┌──
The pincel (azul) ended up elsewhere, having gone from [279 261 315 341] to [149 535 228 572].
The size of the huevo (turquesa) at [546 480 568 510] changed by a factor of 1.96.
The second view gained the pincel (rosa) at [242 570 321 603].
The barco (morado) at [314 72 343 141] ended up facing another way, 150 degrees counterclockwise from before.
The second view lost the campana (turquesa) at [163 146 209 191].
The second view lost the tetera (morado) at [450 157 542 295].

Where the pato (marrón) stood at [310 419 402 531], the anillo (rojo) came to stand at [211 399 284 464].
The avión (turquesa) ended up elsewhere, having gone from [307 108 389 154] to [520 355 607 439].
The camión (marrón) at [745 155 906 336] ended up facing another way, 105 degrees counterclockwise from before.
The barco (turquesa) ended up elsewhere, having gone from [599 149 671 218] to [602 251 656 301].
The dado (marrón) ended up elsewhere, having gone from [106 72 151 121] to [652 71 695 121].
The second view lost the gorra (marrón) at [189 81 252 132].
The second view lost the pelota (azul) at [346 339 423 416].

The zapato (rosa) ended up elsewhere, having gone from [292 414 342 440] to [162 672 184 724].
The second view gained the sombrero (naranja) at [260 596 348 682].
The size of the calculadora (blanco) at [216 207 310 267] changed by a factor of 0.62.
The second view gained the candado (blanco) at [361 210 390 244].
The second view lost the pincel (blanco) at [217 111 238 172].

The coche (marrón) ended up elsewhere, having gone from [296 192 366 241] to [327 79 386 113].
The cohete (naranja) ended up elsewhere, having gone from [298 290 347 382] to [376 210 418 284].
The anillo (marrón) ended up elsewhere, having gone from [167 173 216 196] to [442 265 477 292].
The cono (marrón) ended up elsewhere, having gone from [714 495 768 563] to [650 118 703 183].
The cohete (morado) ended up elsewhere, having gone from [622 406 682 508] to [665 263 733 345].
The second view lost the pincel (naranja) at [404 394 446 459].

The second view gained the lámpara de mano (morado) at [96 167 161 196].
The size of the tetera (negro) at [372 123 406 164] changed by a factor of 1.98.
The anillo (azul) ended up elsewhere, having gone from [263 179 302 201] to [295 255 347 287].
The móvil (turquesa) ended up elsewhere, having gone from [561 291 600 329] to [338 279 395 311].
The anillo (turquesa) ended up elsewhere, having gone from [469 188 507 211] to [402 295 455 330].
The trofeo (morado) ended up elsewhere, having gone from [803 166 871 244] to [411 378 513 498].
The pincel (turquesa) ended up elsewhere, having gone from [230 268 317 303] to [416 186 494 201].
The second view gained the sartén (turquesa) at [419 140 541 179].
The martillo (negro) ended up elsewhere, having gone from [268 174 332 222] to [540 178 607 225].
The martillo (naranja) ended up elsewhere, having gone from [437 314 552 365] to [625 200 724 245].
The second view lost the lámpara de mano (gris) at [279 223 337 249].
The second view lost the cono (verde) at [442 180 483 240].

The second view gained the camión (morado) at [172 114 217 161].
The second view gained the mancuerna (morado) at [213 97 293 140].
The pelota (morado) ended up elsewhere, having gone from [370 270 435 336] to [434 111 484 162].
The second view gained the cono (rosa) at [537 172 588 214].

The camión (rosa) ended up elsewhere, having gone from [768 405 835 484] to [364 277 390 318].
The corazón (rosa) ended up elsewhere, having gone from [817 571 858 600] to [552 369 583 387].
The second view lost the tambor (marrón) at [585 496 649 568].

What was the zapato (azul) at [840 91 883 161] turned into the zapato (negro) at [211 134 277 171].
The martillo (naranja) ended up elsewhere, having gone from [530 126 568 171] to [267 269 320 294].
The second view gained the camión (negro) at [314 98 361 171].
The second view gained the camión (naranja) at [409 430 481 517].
└──
#### EXERCISE OBJECTIVE:
Output each line exactly, from the first line of the data down to the line that contains "The second view lost the campana", both included.

#### YOUR SOLUTION:
The pincel (azul) ended up elsewhere, having gone from [279 261 315 341] to [149 535 228 572].
The size of the huevo (turquesa) at [546 480 568 510] changed by a factor of 1.96.
The second view gained the pincel (rosa) at [242 570 321 603].
The barco (morado) at [314 72 343 141] ended up facing another way, 150 degrees counterclockwise from before.
The second view lost the campana (turquesa) at [163 146 209 191].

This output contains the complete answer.